• [YOUR INSTRUCTIONS] Once you find the line with "none -> brown brick B4 level 1" in the listing below, set down exactly every line from it through the line with "white cone G5 level 1 -> none", but no pictures.

• [RECORDED INFORMATION]
◇ ◇ ◇ ◇
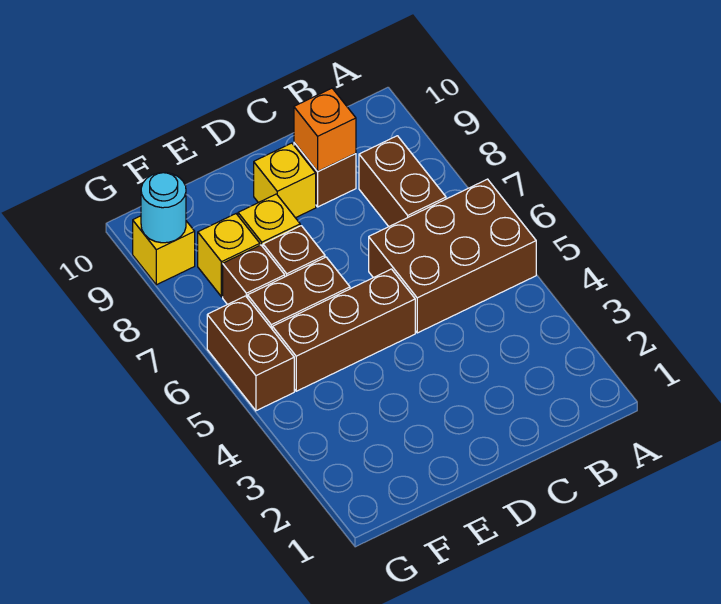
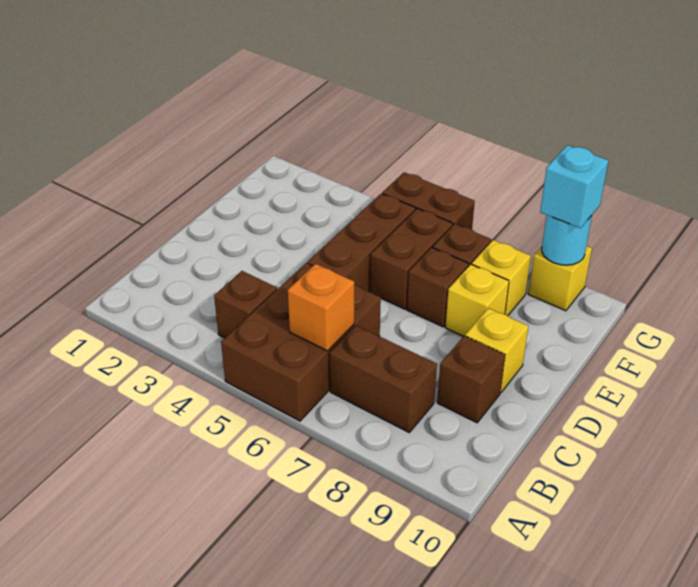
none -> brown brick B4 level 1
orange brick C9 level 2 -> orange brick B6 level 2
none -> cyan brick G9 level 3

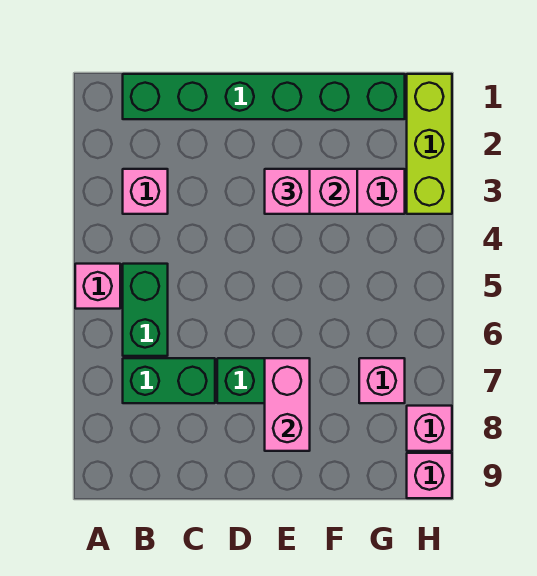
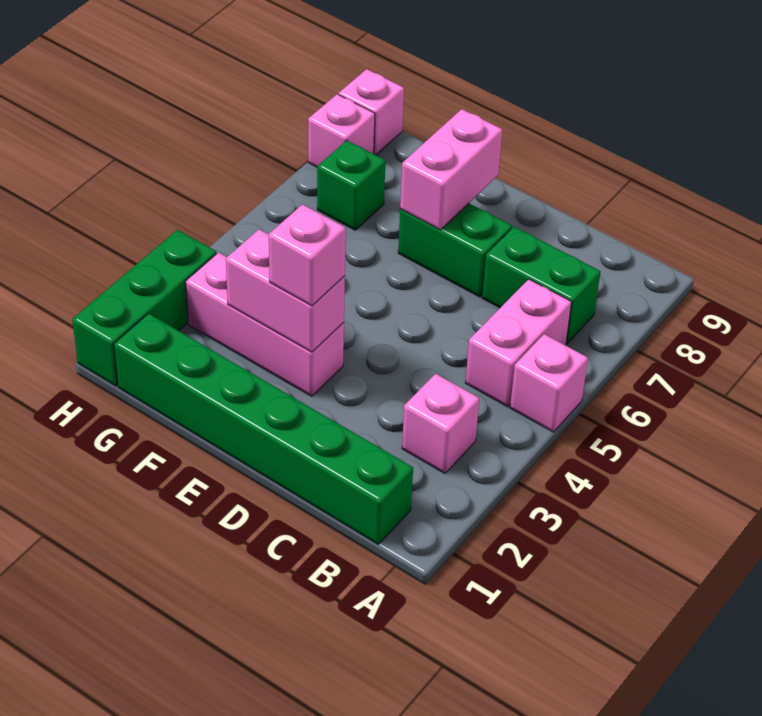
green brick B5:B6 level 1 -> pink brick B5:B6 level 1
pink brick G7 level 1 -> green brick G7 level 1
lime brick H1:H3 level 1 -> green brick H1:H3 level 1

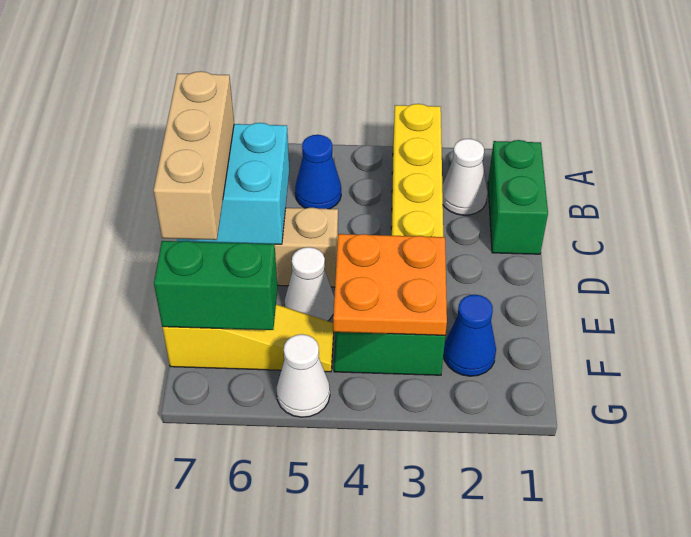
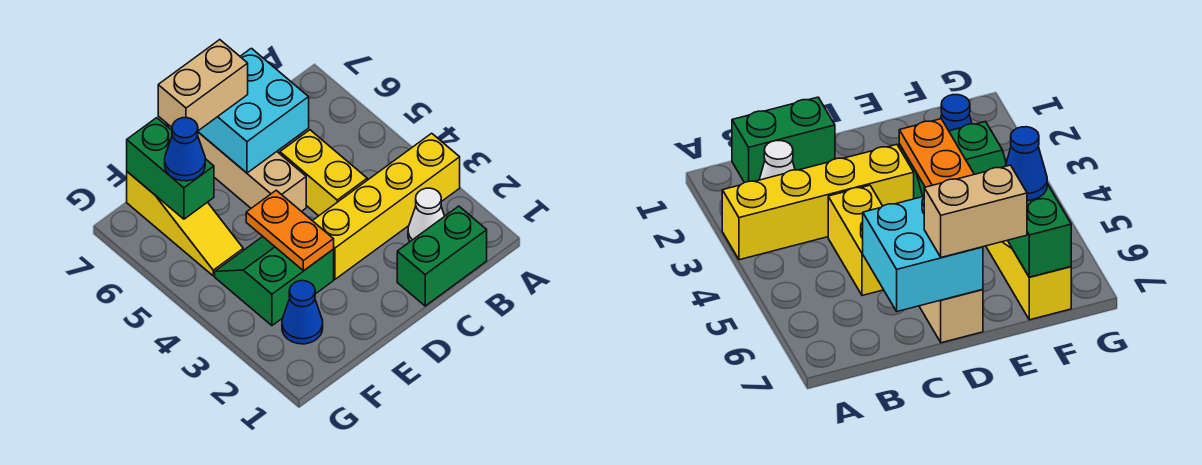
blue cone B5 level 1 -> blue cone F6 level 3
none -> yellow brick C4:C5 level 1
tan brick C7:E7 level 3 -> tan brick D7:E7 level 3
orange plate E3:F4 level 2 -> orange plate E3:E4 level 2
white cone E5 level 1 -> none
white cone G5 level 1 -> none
◇ ◇ ◇ ◇
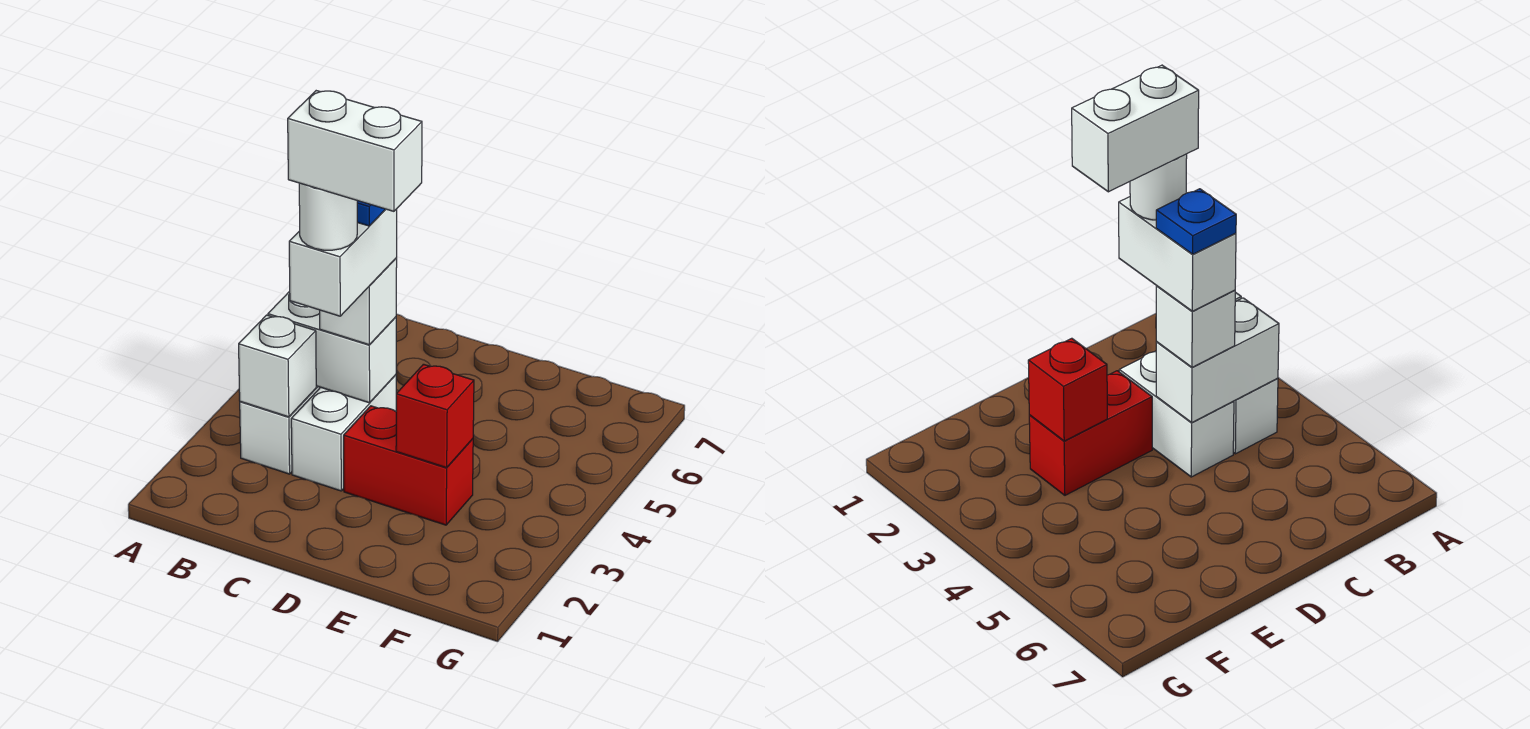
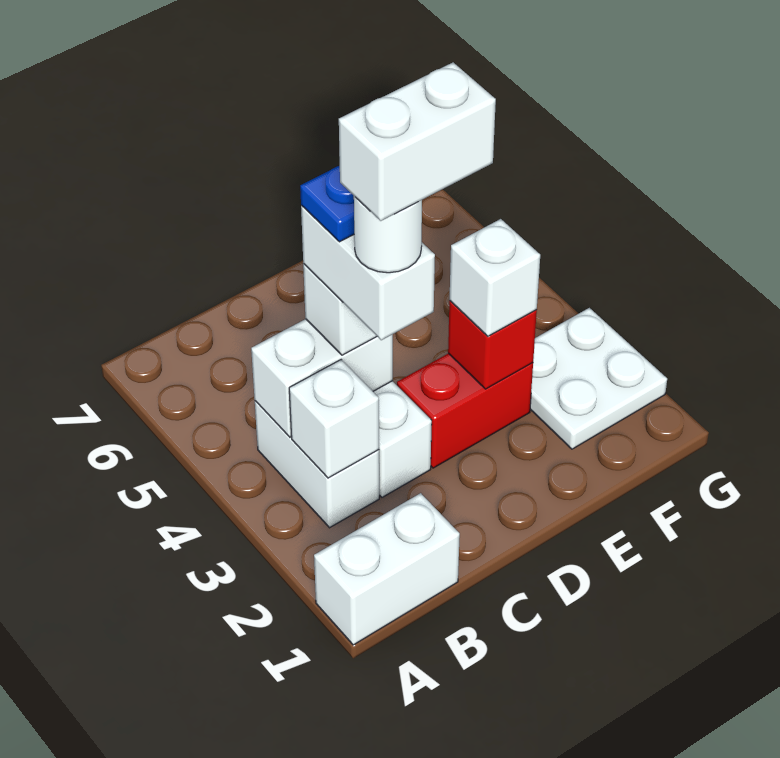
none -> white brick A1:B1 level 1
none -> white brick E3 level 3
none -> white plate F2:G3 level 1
◇ ◇ ◇ ◇
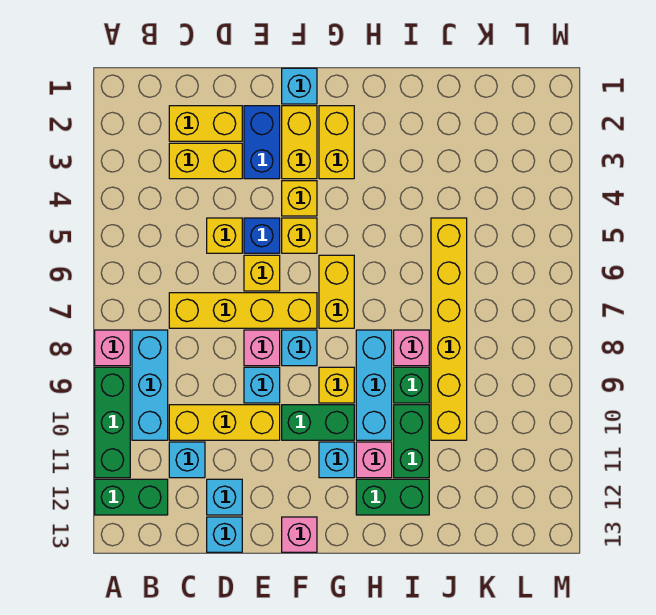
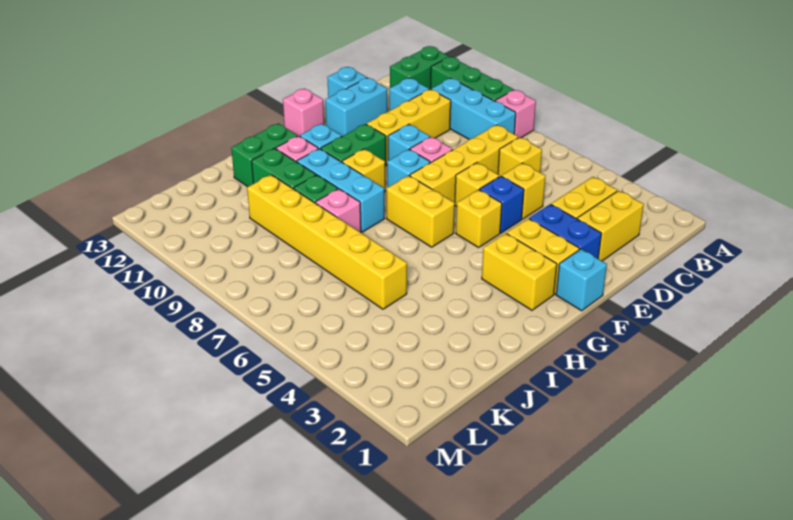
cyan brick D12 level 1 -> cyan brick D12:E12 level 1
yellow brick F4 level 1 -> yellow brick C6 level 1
◇ ◇ ◇ ◇
• [PROBLEM SOLUTION]
none -> brown brick B4 level 1
orange brick C9 level 2 -> orange brick B6 level 2
none -> cyan brick G9 level 3

green brick B5:B6 level 1 -> pink brick B5:B6 level 1
pink brick G7 level 1 -> green brick G7 level 1
lime brick H1:H3 level 1 -> green brick H1:H3 level 1

blue cone B5 level 1 -> blue cone F6 level 3
none -> yellow brick C4:C5 level 1
tan brick C7:E7 level 3 -> tan brick D7:E7 level 3
orange plate E3:F4 level 2 -> orange plate E3:E4 level 2
white cone E5 level 1 -> none
white cone G5 level 1 -> none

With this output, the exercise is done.